**Task directions:** Please set down word for word everything in the lines below, from the line containing "Lviv: 4:25 -> 4:40" down to the line containing "3: 6:44 -> 1:44", both included. Leave the pictures out of your answer.

**Data for processing:**
-- -- --

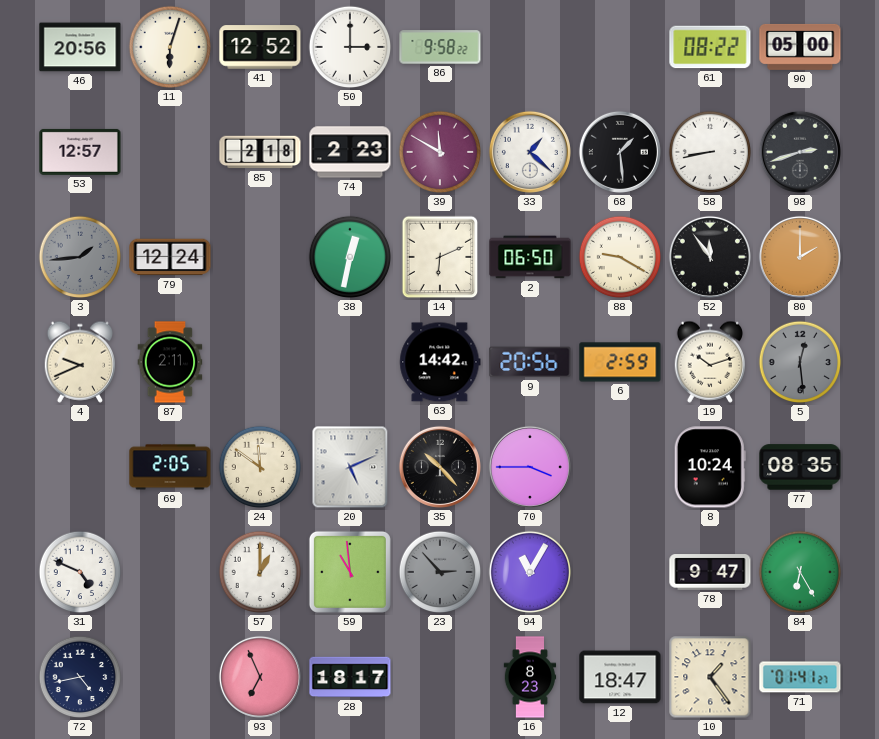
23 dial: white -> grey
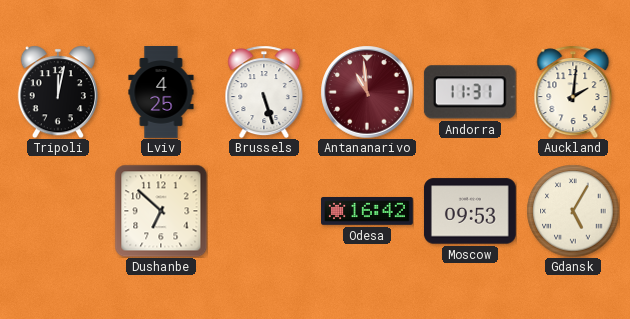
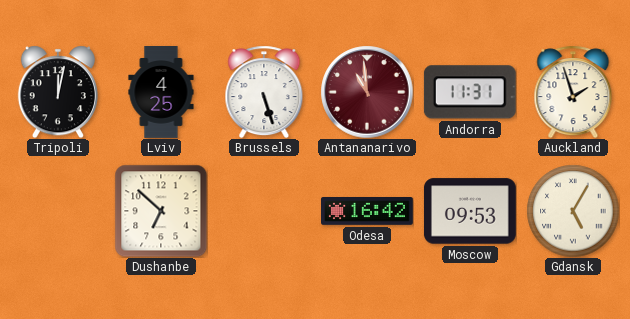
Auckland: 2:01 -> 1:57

-- -- --

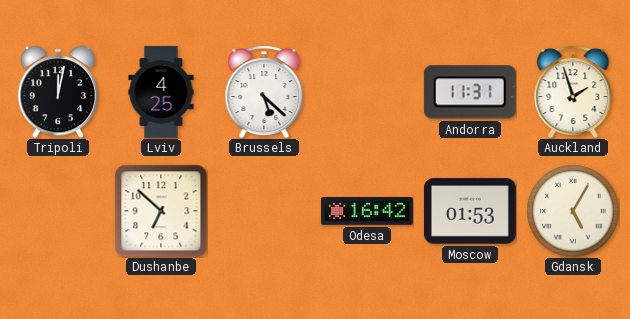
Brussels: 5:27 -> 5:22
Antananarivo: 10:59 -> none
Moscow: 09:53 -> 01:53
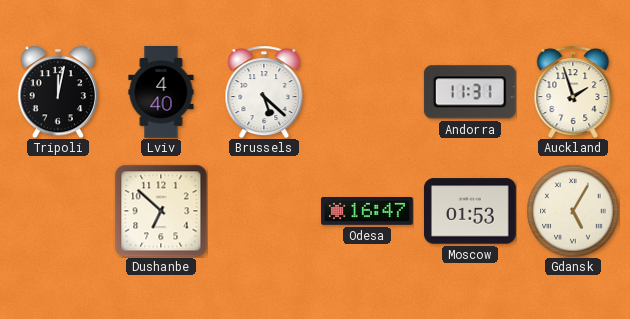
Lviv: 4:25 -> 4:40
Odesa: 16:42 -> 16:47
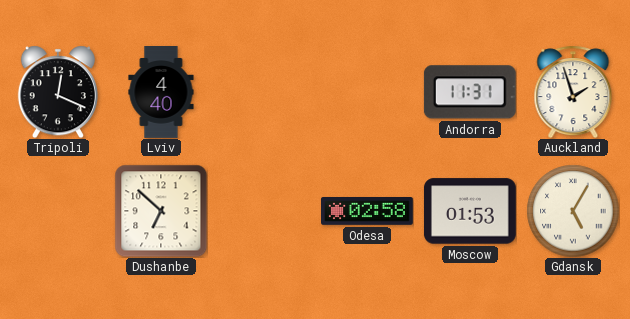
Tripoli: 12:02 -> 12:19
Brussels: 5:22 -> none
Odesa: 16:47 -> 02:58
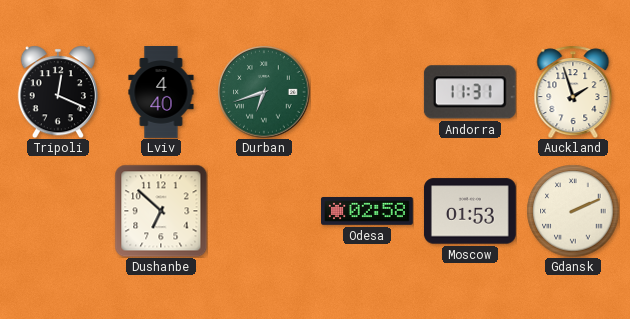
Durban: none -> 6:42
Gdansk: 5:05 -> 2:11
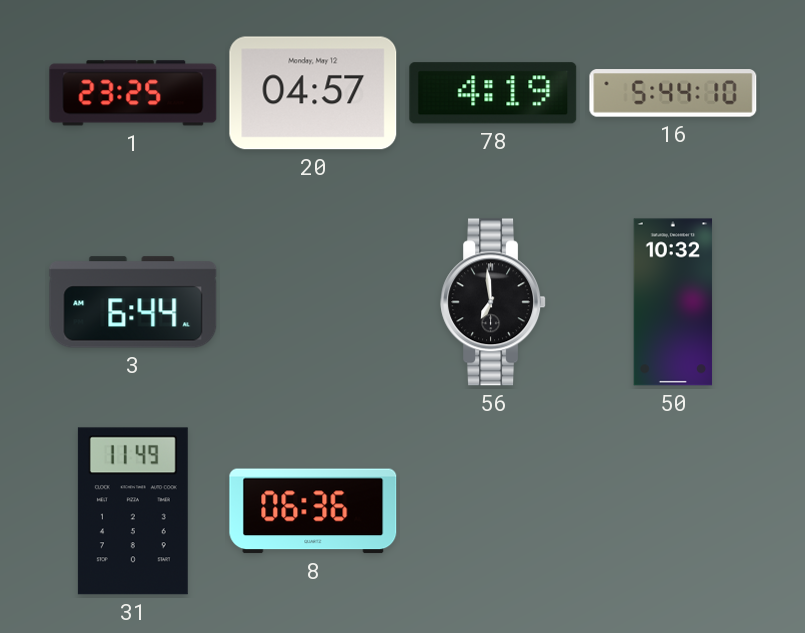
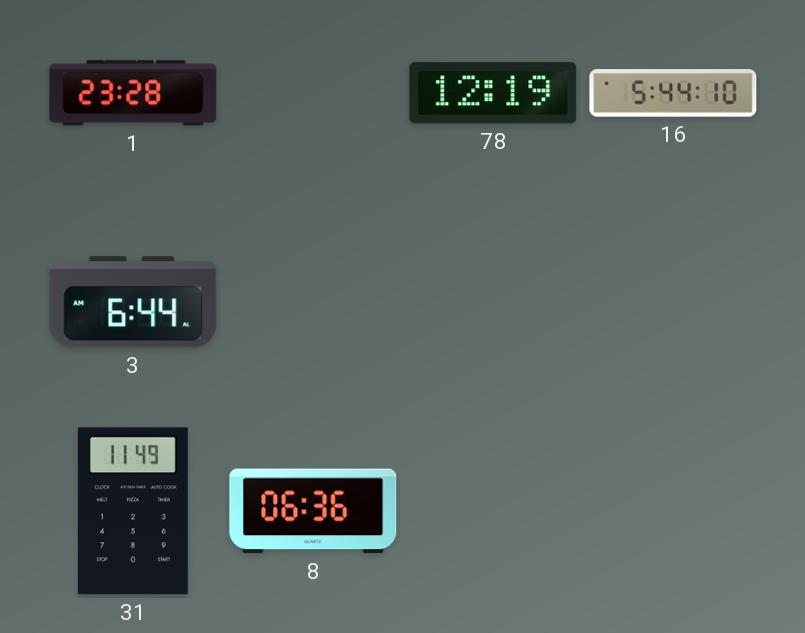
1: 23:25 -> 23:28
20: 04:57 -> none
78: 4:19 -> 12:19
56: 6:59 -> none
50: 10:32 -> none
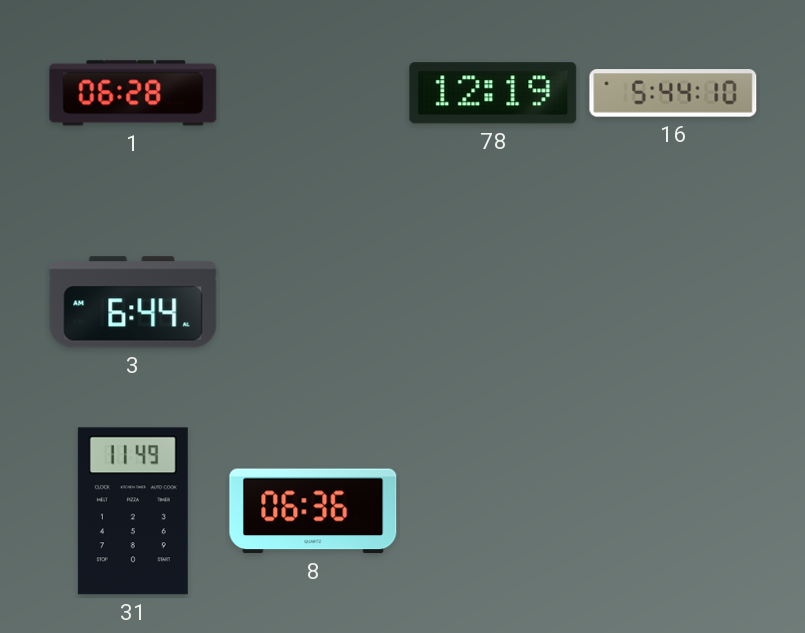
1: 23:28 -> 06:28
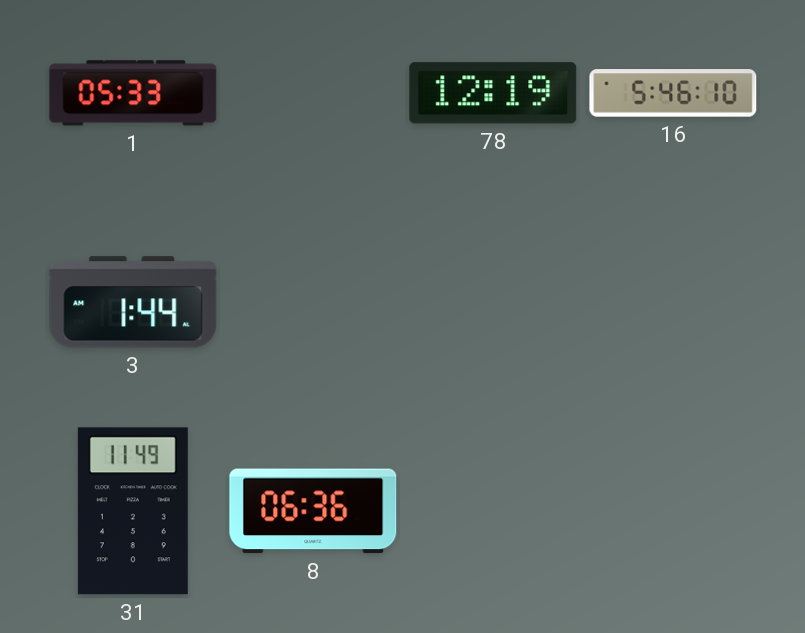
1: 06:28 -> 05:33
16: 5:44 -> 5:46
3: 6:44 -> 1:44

-- -- --

**Solution for this problem:**
Lviv: 4:25 -> 4:40
Odesa: 16:42 -> 16:47
Tripoli: 12:02 -> 12:19
Brussels: 5:22 -> none
Odesa: 16:47 -> 02:58
Durban: none -> 6:42
Gdansk: 5:05 -> 2:11
1: 23:25 -> 23:28
20: 04:57 -> none
78: 4:19 -> 12:19
56: 6:59 -> none
50: 10:32 -> none
1: 23:28 -> 06:28
1: 06:28 -> 05:33
16: 5:44 -> 5:46
3: 6:44 -> 1:44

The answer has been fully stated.